**What to work on**
Each line that includes the word "zuvalepo" should be copied from the records.

[[ Input open ]]

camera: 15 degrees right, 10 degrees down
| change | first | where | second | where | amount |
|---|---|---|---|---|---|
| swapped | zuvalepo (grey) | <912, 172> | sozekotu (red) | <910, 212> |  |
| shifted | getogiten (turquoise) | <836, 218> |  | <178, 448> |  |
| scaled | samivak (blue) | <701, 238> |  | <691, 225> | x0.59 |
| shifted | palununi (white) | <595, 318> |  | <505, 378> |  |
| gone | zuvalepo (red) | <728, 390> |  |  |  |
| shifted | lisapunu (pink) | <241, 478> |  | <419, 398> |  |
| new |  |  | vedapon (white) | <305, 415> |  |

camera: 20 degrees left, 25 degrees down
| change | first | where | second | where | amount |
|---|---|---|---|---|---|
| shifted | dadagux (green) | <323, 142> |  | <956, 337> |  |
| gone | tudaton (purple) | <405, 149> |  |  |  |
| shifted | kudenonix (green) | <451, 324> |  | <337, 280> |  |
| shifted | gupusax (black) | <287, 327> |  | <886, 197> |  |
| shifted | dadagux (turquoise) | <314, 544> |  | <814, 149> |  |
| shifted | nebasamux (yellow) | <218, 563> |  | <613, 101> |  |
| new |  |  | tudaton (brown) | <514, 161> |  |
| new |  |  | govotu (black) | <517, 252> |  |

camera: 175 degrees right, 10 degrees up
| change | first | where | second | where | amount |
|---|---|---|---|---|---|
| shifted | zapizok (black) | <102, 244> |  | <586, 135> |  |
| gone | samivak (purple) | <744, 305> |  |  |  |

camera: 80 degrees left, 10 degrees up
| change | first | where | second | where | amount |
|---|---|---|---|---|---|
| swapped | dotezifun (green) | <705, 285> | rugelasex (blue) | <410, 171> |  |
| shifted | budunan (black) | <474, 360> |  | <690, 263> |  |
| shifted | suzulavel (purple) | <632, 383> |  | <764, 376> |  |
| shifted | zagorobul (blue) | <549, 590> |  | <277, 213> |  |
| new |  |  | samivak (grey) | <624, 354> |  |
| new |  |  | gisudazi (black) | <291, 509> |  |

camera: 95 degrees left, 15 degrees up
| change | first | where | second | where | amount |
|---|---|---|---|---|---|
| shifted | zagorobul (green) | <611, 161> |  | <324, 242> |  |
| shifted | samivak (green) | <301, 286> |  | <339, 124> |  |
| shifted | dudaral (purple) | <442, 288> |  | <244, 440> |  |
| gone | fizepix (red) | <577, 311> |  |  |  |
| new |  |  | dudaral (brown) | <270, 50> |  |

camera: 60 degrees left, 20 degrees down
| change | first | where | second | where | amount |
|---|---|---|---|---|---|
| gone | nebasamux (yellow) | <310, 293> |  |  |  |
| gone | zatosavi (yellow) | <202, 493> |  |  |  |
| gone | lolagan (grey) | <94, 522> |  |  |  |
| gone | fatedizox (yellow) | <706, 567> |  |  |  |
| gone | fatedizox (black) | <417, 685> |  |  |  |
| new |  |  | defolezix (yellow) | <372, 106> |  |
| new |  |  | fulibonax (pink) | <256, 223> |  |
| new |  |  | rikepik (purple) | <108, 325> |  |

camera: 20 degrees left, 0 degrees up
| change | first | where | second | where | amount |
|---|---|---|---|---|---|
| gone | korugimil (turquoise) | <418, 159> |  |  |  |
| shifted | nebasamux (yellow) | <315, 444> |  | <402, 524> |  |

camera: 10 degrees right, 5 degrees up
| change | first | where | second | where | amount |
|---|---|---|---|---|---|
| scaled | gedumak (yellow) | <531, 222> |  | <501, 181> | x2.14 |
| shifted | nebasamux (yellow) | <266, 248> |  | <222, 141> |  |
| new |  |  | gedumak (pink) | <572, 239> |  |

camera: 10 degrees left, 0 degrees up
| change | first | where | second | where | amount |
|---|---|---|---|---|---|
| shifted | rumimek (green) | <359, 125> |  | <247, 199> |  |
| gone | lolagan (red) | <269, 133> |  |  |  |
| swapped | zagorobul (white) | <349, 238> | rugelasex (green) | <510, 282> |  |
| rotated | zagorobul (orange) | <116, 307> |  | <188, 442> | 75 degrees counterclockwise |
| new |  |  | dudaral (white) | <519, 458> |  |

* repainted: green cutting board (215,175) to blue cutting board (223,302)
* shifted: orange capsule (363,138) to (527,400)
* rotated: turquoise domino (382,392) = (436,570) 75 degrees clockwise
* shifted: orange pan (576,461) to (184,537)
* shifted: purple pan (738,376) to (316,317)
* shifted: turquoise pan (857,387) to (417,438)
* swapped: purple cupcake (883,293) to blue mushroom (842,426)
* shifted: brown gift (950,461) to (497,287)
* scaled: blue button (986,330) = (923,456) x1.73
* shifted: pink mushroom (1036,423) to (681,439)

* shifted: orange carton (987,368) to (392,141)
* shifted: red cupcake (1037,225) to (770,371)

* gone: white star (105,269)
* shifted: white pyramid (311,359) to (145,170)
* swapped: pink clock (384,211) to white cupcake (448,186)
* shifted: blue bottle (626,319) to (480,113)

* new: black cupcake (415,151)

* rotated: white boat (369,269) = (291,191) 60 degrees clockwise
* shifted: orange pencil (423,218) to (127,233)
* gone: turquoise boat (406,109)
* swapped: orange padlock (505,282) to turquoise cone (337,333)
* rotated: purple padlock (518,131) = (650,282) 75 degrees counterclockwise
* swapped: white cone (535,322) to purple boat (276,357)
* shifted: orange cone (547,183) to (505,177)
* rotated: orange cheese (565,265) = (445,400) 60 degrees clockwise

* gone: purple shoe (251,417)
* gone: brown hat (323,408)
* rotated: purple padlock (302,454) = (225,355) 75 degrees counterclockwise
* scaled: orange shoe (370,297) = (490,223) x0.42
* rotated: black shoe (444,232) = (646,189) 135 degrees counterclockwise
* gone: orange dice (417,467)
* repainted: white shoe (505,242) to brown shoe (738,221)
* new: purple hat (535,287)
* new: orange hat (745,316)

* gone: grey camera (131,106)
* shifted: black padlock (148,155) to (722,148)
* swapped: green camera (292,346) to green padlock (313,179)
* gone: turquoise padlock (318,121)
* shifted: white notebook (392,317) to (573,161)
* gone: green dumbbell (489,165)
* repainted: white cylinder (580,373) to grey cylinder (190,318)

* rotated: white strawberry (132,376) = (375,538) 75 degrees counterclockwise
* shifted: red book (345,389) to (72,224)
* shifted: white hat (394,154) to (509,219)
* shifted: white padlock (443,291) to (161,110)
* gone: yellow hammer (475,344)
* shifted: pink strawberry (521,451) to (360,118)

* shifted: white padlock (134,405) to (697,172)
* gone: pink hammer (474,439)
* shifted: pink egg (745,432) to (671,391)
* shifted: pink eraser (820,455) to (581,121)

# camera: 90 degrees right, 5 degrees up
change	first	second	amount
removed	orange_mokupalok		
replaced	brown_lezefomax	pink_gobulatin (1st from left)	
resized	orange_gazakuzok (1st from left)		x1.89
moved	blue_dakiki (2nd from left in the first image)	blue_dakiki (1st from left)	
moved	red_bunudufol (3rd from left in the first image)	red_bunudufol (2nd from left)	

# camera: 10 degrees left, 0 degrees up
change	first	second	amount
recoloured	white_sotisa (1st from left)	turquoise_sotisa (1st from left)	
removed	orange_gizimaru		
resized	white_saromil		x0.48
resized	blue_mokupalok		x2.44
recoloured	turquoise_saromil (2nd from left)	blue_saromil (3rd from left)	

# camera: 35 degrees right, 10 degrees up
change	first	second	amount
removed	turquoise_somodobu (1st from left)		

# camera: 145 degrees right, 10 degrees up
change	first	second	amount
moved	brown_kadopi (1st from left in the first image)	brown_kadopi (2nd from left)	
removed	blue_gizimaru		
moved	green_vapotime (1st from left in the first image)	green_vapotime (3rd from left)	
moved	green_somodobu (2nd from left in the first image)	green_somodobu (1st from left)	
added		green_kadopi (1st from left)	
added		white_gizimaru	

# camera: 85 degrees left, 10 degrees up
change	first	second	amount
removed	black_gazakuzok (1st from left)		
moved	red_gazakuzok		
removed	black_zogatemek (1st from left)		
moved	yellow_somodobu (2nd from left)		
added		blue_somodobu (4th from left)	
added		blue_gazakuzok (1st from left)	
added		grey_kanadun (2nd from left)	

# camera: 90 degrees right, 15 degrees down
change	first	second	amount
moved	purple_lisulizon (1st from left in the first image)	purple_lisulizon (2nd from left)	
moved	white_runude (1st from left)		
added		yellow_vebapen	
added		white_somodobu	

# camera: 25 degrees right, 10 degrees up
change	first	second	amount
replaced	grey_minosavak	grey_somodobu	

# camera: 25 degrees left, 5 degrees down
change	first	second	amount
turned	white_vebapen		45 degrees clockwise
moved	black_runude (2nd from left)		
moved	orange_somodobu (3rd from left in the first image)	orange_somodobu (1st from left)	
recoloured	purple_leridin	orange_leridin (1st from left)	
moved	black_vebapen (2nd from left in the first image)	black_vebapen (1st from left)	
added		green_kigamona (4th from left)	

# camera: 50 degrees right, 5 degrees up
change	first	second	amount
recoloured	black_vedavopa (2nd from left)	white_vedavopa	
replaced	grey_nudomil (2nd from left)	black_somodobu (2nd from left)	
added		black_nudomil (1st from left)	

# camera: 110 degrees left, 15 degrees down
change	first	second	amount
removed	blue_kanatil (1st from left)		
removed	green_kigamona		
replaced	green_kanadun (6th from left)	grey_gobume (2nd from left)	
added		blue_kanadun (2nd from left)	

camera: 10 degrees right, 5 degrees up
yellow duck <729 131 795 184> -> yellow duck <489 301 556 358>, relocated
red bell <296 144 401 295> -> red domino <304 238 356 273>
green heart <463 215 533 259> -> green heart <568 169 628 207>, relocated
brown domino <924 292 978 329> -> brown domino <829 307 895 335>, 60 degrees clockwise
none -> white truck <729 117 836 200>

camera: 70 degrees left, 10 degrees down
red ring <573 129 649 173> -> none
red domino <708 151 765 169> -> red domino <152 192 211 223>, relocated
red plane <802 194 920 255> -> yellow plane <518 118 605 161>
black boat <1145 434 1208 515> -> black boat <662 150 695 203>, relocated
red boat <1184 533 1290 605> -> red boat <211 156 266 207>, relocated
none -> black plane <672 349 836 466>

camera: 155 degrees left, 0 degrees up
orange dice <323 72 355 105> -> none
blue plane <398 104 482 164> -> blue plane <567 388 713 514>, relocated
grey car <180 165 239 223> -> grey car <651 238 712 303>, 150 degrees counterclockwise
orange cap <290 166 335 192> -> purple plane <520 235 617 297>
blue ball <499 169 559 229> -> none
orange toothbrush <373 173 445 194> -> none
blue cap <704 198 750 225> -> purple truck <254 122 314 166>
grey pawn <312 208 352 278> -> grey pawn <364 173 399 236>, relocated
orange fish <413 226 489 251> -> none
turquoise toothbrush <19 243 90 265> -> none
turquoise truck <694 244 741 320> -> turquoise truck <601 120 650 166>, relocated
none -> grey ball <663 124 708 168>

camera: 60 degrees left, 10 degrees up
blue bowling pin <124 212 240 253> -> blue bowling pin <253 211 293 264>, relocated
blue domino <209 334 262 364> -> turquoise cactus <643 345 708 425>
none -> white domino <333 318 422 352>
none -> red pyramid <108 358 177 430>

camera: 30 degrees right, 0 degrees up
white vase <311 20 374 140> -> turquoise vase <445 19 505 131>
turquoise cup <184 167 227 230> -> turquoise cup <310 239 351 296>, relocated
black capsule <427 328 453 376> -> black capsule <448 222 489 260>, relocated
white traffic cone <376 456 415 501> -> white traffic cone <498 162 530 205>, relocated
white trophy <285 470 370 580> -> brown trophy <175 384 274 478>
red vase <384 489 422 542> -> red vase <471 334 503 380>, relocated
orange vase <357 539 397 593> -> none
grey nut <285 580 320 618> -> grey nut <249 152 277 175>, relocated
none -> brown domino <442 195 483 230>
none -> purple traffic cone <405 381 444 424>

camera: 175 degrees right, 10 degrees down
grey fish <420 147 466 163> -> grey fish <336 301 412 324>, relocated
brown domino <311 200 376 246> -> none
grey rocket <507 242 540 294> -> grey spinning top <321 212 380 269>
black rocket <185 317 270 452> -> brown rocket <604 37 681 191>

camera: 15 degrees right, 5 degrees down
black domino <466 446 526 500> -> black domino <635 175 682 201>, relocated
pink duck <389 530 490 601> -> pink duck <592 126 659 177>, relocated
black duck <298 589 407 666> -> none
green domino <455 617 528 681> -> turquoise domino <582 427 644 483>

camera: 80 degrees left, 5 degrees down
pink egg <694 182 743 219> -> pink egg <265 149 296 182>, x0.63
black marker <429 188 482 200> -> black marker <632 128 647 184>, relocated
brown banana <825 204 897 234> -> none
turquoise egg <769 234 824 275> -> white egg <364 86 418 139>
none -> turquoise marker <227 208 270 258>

[[ Input closed ]]

**Answer section**
| swapped | zuvalepo (grey) | <912, 172> | sozekotu (red) | <910, 212> |  |
| gone | zuvalepo (red) | <728, 390> |  |  |  |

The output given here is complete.